Using the data below, count the lines that carry the string "purple" and write only the count.

Source material section start

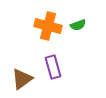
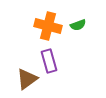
purple rectangle: moved 4 px left, 6 px up
brown triangle: moved 5 px right
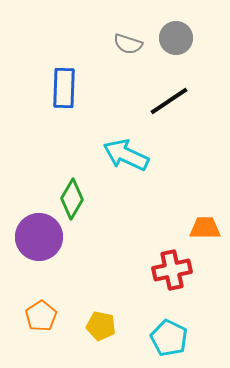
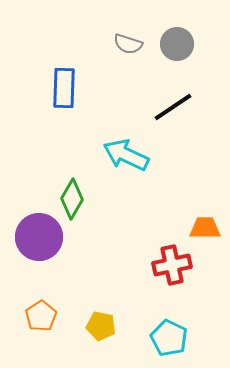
gray circle: moved 1 px right, 6 px down
black line: moved 4 px right, 6 px down
red cross: moved 5 px up
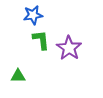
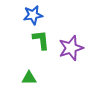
purple star: moved 2 px right; rotated 20 degrees clockwise
green triangle: moved 11 px right, 2 px down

Source material section end

> _Response_
2